WHAT YOU HAVE TO DO:
Quote the entries below from the line with "blue slope B4:B5" through the line with "none -> tan brick E4 level 1", both ends included, and only those lines.

Recorded data

######

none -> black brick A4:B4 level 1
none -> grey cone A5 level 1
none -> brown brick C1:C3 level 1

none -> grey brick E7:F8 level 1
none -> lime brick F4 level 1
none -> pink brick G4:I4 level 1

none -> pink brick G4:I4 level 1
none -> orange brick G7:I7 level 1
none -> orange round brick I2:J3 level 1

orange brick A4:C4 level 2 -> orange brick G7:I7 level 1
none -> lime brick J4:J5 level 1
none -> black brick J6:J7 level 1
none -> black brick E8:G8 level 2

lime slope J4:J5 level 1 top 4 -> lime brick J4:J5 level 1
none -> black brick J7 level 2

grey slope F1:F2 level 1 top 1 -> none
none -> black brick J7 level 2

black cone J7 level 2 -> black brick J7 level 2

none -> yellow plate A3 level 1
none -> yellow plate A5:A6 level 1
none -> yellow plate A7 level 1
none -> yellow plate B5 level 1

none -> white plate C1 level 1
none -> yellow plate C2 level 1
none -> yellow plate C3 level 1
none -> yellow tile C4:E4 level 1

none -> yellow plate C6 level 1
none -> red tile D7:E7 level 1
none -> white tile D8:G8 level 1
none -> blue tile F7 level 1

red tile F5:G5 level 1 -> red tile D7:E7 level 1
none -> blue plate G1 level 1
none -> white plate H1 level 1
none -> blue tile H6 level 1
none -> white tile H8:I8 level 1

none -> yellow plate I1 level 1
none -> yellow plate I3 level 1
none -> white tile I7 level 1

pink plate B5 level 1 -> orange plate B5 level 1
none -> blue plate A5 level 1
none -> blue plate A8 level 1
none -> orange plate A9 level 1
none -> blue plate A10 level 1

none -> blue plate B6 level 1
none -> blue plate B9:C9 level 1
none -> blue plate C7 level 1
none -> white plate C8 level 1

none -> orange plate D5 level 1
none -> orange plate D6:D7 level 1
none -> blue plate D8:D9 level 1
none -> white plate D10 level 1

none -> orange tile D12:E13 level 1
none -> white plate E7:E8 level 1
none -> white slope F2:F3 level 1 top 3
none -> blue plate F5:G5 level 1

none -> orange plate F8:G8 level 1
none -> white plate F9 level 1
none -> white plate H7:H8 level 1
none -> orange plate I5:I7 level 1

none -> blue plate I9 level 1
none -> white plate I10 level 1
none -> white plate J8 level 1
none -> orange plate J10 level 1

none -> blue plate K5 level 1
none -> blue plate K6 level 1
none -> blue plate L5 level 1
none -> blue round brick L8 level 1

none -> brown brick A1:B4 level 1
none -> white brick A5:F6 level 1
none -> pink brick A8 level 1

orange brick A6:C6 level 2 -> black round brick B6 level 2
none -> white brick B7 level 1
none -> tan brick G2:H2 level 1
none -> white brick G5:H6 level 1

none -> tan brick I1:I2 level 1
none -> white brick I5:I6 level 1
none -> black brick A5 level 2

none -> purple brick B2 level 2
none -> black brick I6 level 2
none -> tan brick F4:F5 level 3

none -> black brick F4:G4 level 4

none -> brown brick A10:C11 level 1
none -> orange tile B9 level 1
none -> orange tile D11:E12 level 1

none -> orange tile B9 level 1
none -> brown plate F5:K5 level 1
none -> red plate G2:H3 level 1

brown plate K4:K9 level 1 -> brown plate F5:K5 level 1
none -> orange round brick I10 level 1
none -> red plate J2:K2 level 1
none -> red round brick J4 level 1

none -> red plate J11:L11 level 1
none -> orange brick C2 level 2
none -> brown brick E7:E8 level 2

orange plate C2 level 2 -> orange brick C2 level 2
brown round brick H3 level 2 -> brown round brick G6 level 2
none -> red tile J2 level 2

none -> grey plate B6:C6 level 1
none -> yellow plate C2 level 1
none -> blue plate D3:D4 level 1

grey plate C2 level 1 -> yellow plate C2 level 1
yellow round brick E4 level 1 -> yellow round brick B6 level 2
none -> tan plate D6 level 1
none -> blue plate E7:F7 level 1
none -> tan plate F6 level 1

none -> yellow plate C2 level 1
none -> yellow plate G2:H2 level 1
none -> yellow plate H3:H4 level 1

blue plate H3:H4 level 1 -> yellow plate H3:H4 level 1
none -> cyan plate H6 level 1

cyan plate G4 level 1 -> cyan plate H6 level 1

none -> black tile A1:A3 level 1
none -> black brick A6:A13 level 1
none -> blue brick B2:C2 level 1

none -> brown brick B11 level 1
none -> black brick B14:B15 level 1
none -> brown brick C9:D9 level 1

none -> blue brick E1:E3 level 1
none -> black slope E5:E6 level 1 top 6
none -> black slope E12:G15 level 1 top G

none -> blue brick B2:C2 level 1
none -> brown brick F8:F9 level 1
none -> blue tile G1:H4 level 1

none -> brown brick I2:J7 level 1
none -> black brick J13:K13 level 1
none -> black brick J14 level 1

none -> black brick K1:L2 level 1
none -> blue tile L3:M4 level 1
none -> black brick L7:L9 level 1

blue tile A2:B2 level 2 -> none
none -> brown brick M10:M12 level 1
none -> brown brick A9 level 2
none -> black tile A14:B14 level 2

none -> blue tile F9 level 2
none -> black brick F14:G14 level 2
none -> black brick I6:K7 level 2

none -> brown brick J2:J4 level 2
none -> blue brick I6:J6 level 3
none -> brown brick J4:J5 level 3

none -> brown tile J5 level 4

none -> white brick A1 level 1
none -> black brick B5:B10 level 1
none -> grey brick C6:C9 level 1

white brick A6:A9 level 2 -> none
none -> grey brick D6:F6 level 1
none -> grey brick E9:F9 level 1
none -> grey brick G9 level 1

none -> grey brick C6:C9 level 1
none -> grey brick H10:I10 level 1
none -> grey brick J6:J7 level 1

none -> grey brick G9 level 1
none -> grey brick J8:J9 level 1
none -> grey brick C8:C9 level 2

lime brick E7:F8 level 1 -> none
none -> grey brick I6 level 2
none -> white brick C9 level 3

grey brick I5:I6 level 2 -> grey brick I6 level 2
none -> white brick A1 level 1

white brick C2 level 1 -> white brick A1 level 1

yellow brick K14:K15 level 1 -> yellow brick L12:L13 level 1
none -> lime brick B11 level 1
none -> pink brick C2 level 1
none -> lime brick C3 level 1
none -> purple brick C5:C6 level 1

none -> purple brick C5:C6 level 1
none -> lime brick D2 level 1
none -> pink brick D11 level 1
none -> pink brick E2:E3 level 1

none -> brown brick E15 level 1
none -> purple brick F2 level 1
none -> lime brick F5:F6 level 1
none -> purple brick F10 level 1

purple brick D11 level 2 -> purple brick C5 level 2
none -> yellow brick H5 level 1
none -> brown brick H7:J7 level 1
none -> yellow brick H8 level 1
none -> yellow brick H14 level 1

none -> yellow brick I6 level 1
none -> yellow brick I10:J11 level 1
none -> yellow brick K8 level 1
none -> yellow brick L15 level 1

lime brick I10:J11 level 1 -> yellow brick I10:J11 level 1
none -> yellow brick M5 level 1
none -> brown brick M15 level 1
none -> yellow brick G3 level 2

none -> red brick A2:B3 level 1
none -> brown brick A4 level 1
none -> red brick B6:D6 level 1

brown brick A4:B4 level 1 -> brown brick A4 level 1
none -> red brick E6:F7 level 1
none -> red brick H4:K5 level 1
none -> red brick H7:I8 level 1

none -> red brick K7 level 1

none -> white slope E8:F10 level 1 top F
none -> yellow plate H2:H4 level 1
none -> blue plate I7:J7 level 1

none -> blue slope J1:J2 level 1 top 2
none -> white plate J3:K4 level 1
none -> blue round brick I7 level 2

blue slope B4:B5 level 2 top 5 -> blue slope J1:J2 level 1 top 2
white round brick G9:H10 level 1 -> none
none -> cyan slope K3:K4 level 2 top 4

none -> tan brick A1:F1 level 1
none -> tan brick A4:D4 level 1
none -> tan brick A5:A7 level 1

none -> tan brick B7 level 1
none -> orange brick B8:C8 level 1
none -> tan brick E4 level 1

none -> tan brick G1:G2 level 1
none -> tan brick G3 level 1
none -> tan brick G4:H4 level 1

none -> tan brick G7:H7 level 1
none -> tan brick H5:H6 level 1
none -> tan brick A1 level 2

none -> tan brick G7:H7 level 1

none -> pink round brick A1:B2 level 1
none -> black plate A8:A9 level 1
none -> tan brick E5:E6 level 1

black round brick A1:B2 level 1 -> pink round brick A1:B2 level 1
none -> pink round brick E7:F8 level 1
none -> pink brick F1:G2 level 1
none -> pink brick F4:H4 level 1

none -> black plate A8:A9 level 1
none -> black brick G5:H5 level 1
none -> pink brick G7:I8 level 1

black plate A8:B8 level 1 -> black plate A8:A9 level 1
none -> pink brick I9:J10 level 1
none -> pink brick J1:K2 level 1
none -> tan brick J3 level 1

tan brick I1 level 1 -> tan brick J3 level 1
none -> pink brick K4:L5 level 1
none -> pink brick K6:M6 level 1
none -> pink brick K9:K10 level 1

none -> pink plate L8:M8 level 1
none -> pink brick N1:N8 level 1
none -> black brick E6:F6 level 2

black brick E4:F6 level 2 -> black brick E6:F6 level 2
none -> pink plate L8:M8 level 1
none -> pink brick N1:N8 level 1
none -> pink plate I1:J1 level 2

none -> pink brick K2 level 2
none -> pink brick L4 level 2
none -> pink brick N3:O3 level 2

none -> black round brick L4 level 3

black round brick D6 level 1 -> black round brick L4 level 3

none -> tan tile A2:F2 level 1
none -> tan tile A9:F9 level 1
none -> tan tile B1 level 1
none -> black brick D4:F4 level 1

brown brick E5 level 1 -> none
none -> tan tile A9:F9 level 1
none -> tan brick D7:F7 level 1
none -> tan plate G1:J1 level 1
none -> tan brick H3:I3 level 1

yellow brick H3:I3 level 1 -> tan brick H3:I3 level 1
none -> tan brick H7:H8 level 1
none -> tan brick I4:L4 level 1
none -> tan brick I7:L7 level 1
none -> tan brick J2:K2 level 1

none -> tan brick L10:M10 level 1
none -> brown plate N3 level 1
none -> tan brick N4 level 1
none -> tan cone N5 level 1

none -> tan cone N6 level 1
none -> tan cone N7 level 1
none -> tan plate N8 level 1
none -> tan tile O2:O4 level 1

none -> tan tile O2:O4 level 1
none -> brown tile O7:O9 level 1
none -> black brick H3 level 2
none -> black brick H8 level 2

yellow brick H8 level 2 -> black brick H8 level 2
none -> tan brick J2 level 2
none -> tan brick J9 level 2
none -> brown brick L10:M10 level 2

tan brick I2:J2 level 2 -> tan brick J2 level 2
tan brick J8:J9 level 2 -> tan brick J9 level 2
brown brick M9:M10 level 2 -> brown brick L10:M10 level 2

######

WORKED SOLUTION:
blue slope B4:B5 level 2 top 5 -> blue slope J1:J2 level 1 top 2
white round brick G9:H10 level 1 -> none
none -> cyan slope K3:K4 level 2 top 4

none -> tan brick A1:F1 level 1
none -> tan brick A4:D4 level 1
none -> tan brick A5:A7 level 1

none -> tan brick B7 level 1
none -> orange brick B8:C8 level 1
none -> tan brick E4 level 1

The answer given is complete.